# [Exercise requirements]
Could you retype the records word for word but without any pictures?

# [Provided entries]
#####

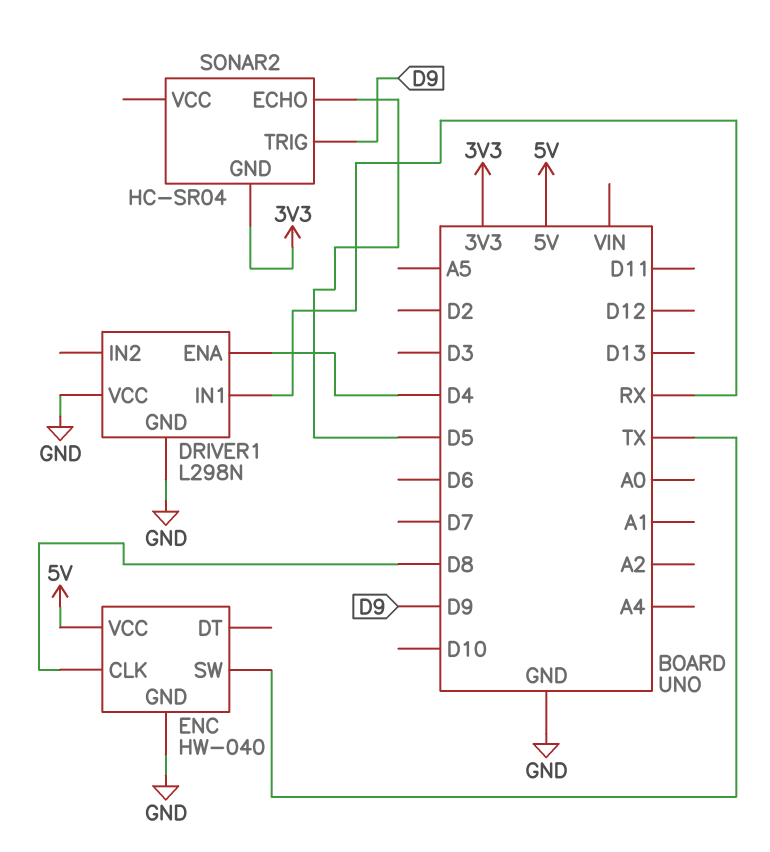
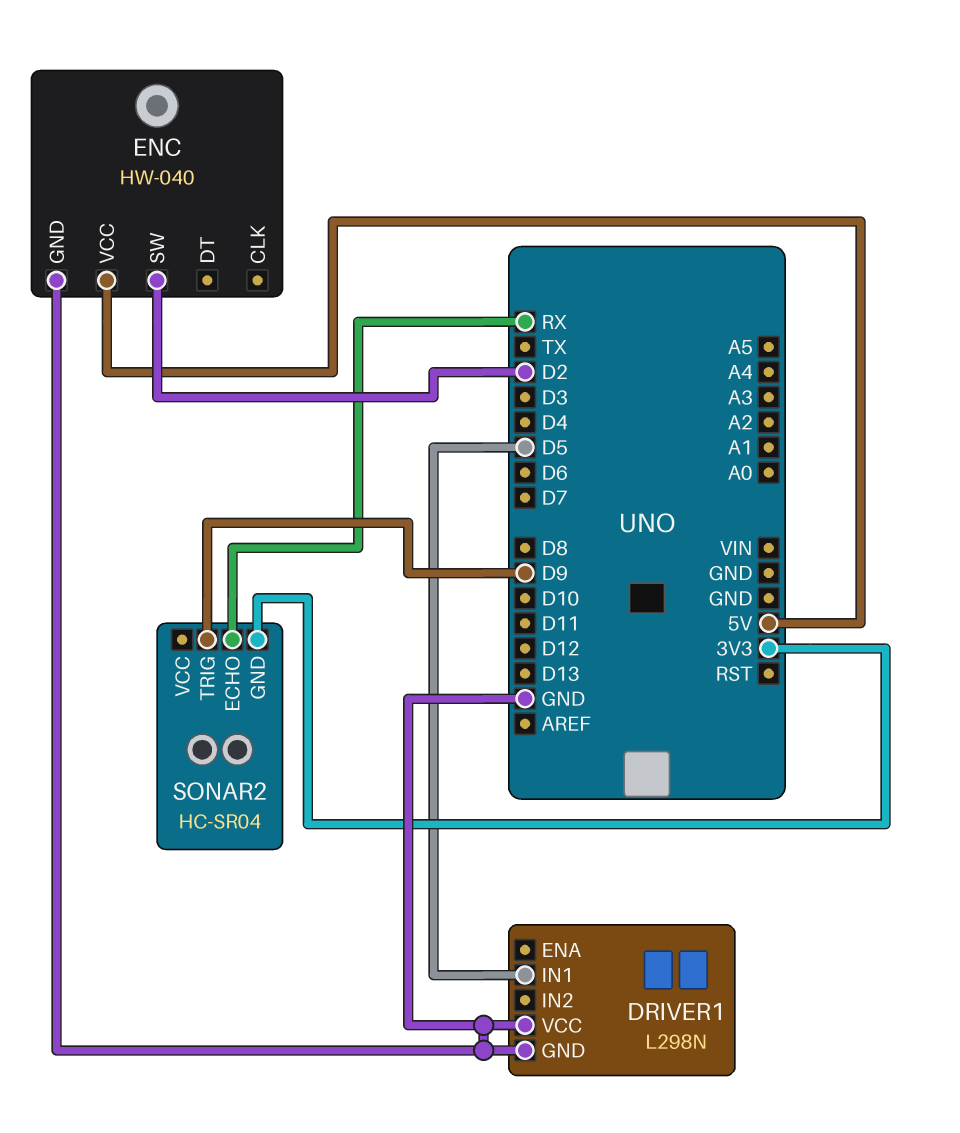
DRIVER1 pin ENA: D4 -> none
DRIVER1 pin IN1: RX -> D5
ENC pin CLK: D8 -> none
ENC pin SW: TX -> D2
SONAR2 pin ECHO: D5 -> RX

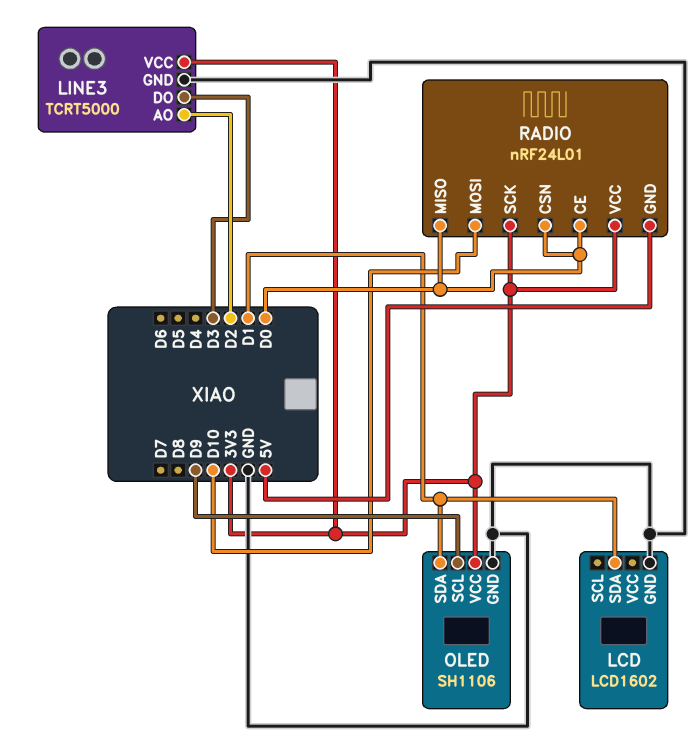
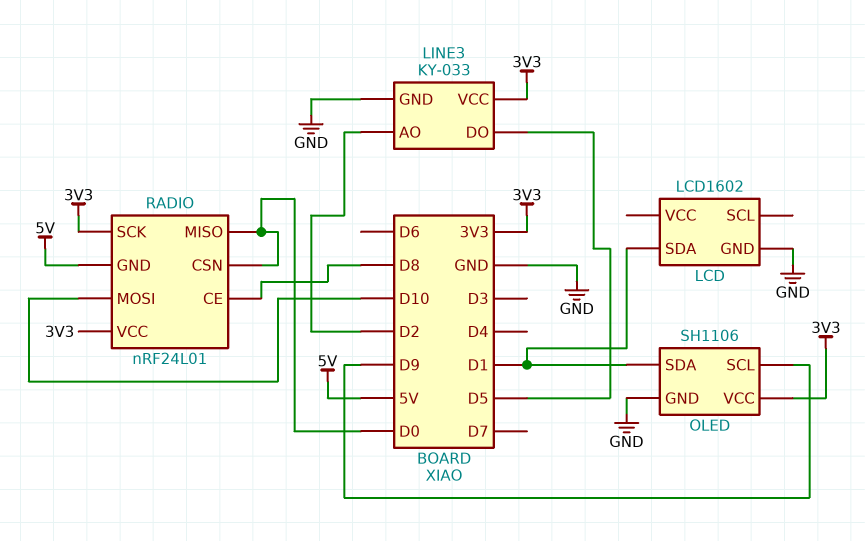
LINE3: TCRT5000 -> KY-033
LINE3 pin DO: D3 -> D5
RADIO pin CE: D0 -> D8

#####

# [Answer to this exercise]
DRIVER1 pin ENA: D4 -> none
DRIVER1 pin IN1: RX -> D5
ENC pin CLK: D8 -> none
ENC pin SW: TX -> D2
SONAR2 pin ECHO: D5 -> RX

LINE3: TCRT5000 -> KY-033
LINE3 pin DO: D3 -> D5
RADIO pin CE: D0 -> D8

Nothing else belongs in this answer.